Provided records below:

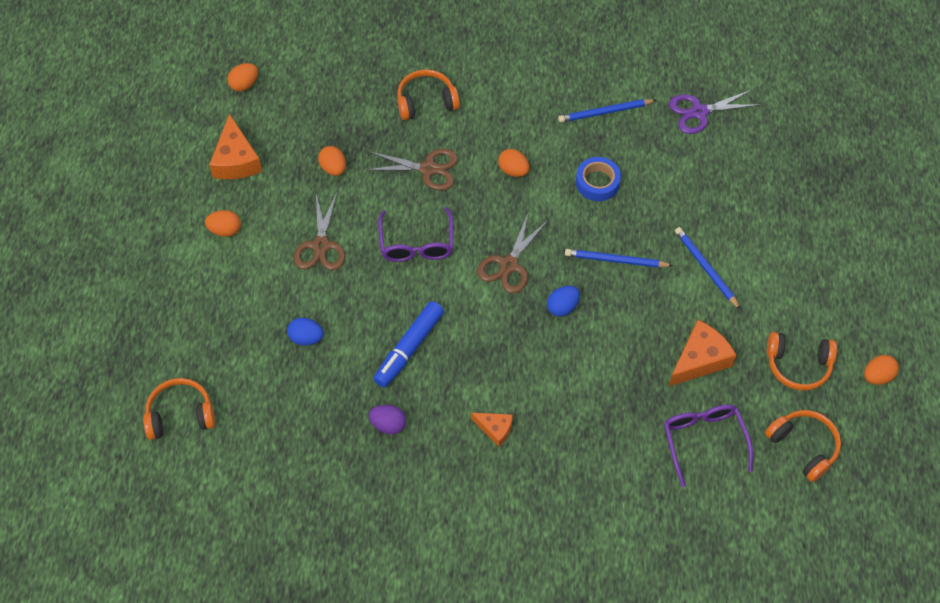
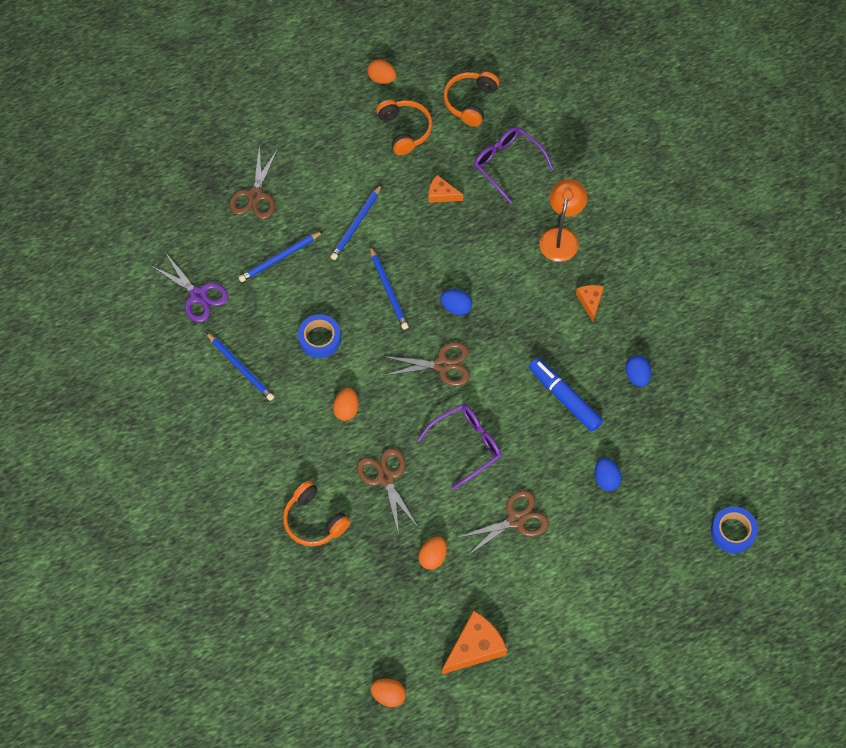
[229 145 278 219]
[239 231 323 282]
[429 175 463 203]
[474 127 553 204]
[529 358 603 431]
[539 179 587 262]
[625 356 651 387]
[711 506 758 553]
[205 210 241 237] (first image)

End of Provided records.
Provided records below:

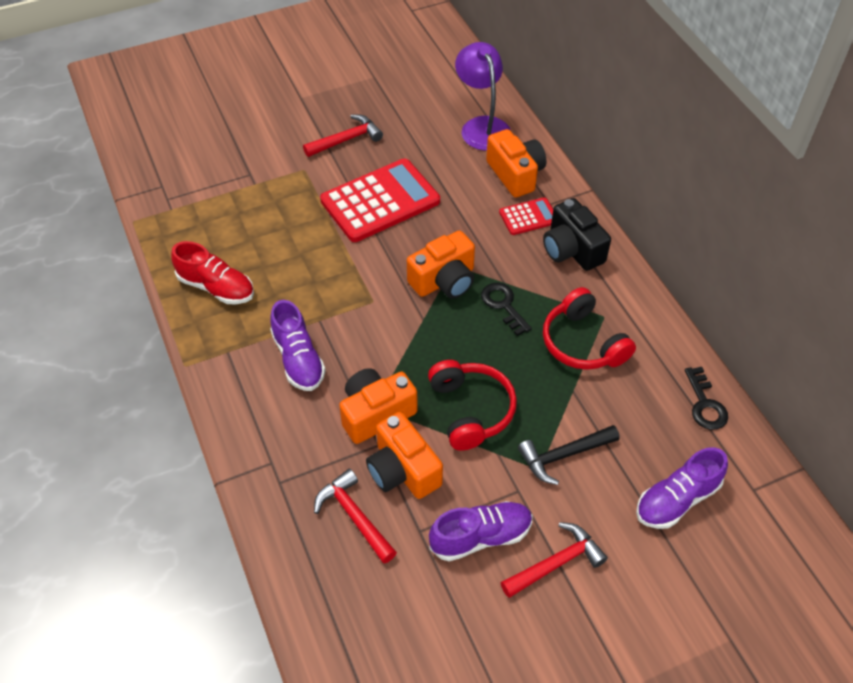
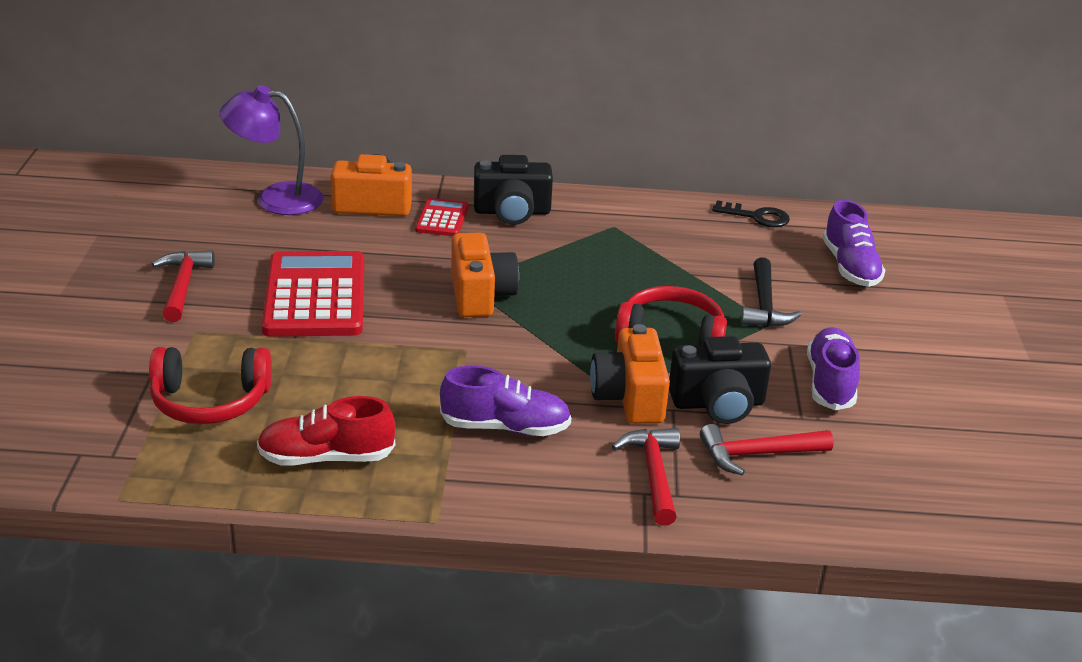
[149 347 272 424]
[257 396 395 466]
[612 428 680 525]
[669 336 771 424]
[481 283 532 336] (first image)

End of Provided records.

## Action item
Using the entries above, work out the number of lines containing the string "first", and supply only that number.

## Solution to the exercise
2